THE EXERCISE: Find every line in the rows below that contains the string "alto", and copy each of those lines in full.

INFORMATION SHOWN:
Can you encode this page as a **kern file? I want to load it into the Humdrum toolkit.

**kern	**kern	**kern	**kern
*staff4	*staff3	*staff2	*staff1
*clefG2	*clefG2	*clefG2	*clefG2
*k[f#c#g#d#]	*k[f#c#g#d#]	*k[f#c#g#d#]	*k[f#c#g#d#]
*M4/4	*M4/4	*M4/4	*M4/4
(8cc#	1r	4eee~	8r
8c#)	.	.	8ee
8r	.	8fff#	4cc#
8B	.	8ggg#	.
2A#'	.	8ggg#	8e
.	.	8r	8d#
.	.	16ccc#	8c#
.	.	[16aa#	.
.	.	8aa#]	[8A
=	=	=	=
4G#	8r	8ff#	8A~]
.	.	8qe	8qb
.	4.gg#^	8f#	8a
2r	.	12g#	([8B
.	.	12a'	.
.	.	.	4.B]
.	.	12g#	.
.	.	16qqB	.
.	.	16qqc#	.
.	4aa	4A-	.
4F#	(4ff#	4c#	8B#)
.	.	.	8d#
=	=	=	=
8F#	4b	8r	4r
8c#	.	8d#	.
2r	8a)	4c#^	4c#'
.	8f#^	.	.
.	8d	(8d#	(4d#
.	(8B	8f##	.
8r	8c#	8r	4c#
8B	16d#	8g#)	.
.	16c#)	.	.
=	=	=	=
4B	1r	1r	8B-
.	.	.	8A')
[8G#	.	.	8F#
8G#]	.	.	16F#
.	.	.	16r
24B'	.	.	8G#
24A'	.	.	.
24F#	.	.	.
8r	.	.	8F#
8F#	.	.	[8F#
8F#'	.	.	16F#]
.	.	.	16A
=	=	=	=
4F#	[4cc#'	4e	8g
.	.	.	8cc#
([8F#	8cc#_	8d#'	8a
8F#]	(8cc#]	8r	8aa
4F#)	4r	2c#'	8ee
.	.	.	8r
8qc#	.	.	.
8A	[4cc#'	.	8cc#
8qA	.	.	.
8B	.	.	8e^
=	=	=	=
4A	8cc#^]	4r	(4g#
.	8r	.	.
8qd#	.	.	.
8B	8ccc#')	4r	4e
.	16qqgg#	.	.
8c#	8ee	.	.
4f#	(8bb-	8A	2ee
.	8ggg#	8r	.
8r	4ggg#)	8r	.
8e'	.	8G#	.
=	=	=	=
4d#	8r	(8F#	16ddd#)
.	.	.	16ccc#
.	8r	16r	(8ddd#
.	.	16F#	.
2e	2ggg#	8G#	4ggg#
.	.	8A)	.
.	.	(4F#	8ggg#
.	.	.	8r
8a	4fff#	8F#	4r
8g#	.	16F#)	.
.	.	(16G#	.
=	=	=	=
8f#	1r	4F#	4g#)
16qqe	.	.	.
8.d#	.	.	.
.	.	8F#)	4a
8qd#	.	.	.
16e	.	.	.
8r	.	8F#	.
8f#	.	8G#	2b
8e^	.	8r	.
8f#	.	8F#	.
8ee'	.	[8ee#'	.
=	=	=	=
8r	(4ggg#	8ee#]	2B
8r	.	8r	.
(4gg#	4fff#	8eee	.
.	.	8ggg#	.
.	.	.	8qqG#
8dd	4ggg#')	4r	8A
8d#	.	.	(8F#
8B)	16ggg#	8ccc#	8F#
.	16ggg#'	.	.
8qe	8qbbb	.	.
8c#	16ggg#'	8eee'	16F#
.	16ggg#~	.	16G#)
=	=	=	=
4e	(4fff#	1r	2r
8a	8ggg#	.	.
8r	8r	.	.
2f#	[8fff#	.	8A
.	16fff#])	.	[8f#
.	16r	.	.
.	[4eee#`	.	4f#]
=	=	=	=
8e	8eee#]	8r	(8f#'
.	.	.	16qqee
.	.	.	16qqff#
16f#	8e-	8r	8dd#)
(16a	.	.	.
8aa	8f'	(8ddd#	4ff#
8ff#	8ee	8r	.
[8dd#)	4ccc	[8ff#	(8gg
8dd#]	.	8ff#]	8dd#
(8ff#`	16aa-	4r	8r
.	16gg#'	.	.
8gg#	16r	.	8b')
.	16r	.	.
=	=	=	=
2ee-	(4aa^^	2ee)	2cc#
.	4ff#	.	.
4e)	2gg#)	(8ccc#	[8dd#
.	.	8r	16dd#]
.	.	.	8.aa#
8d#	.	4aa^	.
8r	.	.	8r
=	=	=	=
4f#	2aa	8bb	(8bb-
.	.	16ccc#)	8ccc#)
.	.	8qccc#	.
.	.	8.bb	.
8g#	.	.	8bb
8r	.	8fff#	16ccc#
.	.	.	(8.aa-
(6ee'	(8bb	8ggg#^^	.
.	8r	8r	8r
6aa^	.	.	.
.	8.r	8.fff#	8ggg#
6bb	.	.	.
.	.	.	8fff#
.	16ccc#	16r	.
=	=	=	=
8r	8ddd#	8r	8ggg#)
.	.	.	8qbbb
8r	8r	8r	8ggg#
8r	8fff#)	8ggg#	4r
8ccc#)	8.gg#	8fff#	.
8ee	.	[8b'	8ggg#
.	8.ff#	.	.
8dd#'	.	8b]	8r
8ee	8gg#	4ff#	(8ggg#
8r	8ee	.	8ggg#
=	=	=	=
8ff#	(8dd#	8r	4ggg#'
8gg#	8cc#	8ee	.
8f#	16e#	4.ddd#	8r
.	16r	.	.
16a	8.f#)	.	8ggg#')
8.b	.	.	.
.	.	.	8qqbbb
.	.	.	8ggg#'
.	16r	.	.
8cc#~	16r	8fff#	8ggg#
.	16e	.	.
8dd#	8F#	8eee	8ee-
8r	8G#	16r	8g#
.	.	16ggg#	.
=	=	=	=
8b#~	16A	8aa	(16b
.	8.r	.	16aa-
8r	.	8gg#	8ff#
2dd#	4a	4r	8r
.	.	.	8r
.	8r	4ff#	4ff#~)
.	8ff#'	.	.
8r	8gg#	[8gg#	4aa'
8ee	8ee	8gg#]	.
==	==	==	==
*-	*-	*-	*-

==

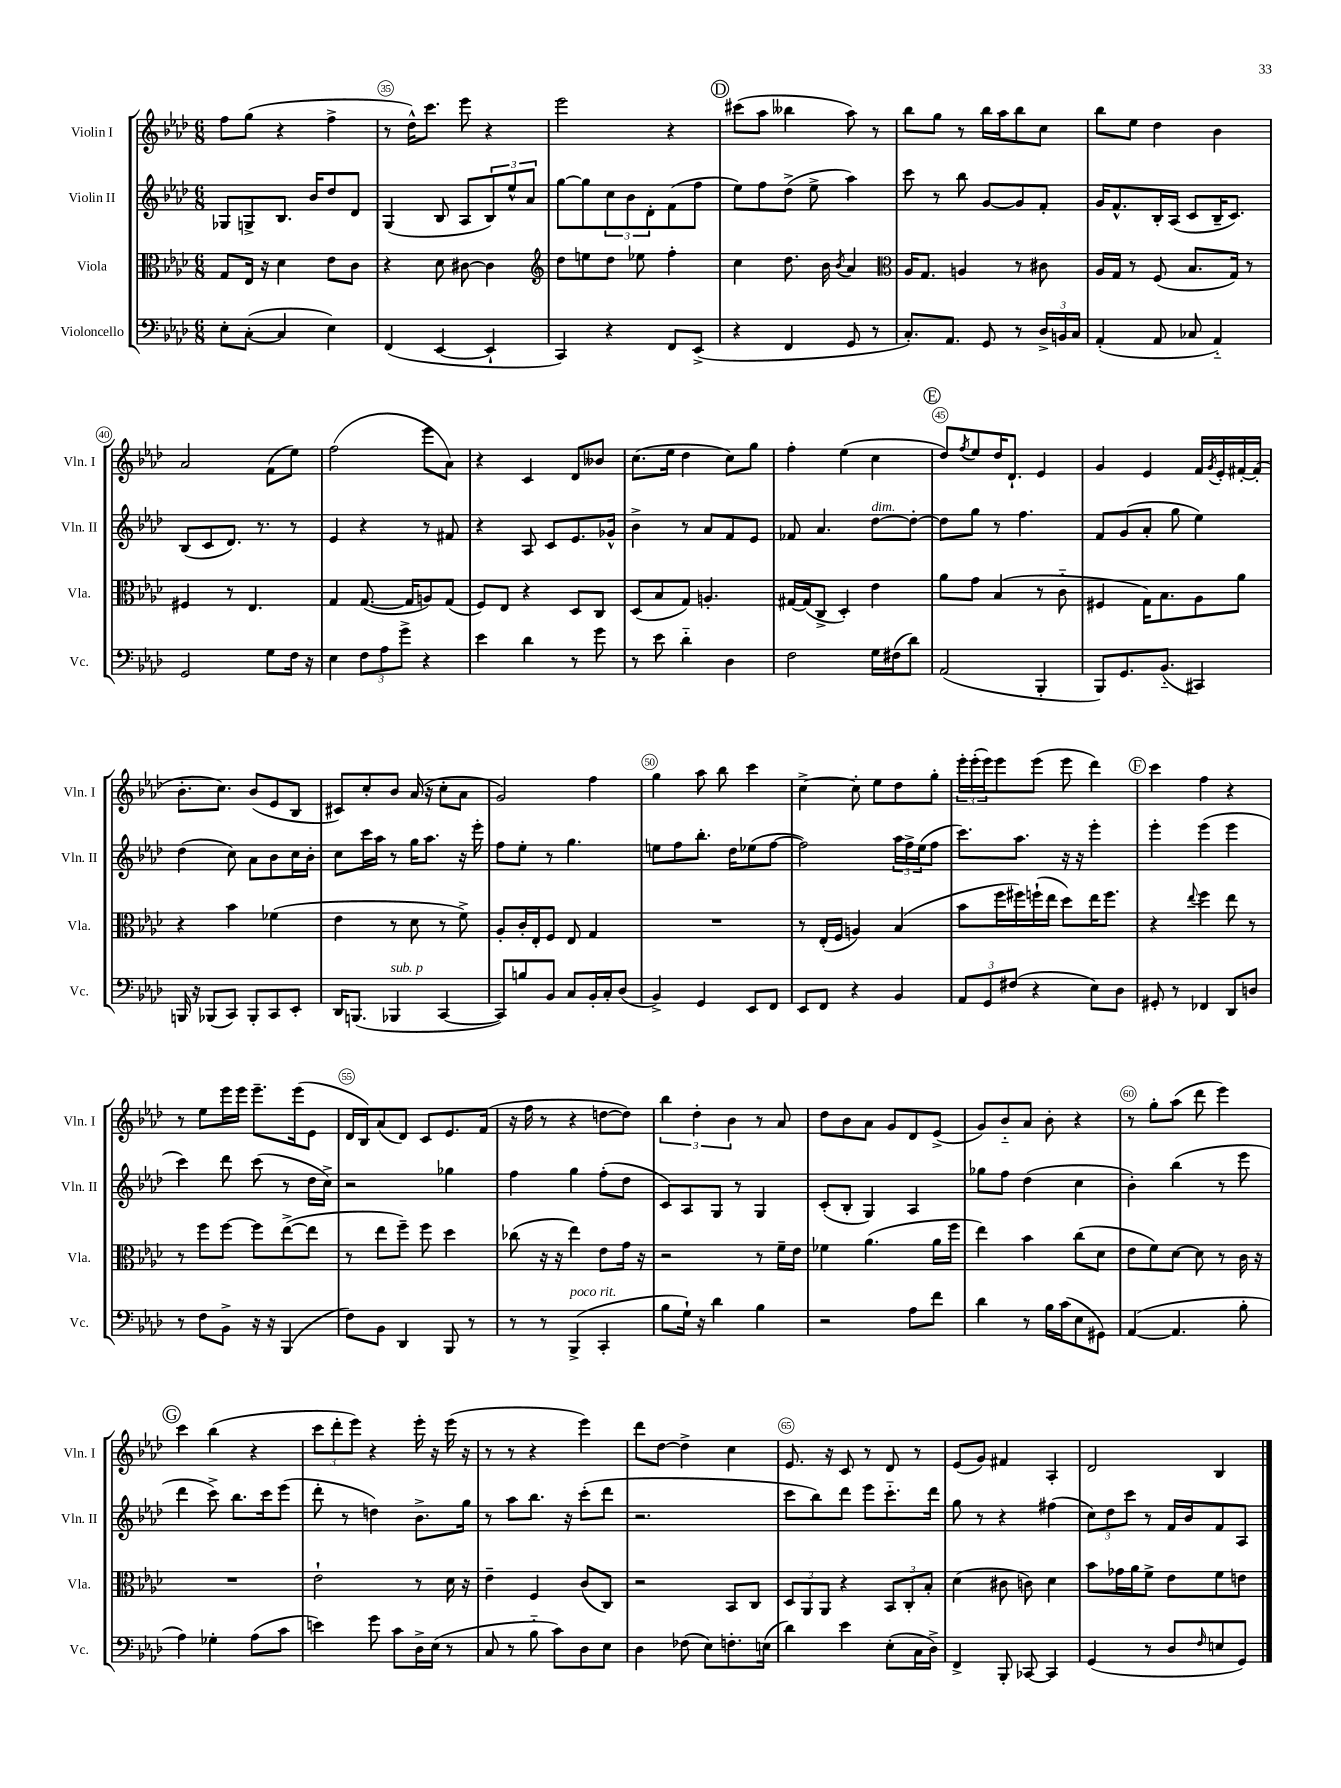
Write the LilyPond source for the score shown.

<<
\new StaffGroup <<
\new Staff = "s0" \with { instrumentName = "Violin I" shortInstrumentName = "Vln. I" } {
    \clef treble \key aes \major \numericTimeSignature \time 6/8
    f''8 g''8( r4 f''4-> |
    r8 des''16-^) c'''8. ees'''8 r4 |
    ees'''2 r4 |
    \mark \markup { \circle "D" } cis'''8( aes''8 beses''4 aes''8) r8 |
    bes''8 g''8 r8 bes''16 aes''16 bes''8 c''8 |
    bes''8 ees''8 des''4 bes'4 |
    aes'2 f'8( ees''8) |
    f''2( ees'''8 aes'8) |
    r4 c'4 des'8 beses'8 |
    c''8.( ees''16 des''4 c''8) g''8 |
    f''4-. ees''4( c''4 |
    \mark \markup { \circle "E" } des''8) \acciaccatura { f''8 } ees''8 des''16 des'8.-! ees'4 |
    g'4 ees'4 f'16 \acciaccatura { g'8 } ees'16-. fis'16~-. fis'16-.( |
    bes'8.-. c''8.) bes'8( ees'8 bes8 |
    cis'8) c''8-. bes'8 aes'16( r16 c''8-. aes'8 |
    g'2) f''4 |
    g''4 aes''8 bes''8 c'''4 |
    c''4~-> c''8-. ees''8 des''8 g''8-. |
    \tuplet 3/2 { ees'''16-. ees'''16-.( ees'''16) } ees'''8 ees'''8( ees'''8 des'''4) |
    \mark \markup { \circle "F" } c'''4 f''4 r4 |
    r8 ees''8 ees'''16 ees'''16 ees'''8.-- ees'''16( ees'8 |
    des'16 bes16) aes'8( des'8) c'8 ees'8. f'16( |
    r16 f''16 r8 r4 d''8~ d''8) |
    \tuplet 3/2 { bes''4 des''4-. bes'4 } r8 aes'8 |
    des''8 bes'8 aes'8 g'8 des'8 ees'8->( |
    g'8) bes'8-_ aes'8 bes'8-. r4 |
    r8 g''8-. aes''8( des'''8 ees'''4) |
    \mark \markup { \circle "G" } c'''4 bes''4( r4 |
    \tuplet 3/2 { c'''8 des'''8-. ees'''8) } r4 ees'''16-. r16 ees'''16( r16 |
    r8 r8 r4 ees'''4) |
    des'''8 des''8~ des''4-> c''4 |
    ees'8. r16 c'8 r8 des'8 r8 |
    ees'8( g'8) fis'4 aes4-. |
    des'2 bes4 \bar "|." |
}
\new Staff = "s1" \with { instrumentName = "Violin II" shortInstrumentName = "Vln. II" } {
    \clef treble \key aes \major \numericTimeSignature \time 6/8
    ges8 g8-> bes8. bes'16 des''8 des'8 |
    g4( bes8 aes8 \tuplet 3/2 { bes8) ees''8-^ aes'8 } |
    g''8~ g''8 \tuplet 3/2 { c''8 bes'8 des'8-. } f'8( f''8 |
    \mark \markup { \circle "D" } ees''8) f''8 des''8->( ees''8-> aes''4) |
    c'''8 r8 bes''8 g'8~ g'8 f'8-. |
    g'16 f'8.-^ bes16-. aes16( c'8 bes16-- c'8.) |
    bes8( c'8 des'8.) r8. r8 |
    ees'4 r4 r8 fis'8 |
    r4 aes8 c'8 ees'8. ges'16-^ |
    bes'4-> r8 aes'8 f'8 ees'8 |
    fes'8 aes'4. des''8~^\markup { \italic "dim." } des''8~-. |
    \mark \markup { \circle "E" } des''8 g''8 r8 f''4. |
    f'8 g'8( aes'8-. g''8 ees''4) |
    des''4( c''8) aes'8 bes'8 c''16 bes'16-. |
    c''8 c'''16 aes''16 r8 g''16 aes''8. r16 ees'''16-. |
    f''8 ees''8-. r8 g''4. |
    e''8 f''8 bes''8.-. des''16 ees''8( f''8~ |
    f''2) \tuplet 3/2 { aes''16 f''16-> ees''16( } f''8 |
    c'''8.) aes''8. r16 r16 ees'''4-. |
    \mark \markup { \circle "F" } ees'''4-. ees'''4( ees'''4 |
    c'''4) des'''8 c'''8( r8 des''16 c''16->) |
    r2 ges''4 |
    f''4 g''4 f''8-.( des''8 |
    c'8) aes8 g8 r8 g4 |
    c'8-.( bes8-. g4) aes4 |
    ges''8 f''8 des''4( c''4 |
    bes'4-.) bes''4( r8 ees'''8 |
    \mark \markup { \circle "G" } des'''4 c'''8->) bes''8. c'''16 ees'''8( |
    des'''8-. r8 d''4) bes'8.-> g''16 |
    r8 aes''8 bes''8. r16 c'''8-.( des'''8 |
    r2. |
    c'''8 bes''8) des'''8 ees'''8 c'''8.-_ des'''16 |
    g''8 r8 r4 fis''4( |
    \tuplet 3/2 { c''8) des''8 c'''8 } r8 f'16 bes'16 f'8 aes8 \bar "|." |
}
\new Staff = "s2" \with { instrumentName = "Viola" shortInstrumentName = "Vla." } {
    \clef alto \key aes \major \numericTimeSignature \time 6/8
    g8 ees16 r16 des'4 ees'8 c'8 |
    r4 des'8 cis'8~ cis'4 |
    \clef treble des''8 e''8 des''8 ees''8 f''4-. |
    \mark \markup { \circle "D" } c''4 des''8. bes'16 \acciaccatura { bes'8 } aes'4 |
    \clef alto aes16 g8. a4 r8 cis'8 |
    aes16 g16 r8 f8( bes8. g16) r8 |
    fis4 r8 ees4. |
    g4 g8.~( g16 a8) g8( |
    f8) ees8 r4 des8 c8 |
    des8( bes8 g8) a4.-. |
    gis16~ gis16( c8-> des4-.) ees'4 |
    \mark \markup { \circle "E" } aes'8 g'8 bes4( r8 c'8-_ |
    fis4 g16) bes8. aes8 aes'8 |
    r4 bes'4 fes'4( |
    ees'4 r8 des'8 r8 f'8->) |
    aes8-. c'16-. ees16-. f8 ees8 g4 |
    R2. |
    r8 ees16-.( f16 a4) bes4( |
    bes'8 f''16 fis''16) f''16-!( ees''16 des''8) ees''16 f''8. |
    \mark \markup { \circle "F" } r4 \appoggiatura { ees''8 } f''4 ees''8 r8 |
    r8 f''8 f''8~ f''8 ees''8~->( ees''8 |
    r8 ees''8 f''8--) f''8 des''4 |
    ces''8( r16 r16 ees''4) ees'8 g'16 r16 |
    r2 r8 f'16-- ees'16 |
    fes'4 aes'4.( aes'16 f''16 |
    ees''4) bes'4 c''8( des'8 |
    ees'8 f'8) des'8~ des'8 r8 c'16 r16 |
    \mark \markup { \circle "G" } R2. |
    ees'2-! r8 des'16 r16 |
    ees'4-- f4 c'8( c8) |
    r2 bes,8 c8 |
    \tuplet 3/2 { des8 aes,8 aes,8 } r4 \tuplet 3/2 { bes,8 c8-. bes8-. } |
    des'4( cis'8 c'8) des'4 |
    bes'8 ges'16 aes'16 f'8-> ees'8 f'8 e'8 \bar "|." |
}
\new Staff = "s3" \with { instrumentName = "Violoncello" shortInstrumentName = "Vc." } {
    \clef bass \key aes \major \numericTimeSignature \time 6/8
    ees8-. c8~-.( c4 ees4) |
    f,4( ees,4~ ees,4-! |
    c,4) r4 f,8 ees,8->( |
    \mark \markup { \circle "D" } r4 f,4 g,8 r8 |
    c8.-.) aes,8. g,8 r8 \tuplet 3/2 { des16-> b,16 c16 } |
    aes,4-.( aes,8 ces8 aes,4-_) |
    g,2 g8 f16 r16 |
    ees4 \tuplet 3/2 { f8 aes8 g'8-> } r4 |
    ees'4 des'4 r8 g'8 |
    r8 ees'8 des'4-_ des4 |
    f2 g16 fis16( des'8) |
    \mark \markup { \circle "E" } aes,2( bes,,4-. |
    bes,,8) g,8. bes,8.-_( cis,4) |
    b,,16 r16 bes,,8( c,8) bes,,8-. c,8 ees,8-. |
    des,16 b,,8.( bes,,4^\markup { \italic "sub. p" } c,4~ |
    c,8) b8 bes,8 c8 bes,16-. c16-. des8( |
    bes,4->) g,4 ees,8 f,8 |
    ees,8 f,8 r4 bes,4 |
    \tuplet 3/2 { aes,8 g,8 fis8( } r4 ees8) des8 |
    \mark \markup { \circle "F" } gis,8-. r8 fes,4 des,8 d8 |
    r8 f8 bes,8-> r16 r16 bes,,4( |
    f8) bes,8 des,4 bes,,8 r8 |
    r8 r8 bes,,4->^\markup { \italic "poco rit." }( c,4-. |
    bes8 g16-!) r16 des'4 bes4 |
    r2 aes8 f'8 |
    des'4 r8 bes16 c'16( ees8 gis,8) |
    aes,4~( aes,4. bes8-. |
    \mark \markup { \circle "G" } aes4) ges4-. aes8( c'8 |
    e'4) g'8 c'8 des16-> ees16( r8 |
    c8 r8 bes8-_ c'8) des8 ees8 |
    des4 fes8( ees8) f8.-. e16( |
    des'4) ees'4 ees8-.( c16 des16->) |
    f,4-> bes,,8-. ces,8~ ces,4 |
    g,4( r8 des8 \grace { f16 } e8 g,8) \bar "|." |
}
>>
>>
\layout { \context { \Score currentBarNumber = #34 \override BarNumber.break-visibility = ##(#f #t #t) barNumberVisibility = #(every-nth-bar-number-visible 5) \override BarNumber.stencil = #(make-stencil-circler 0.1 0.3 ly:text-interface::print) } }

THE COMPLETED TASK:
    \clef alto \key aes \major \numericTimeSignature \time 6/8
    \clef alto aes16 g8. a4 r8 cis'8 |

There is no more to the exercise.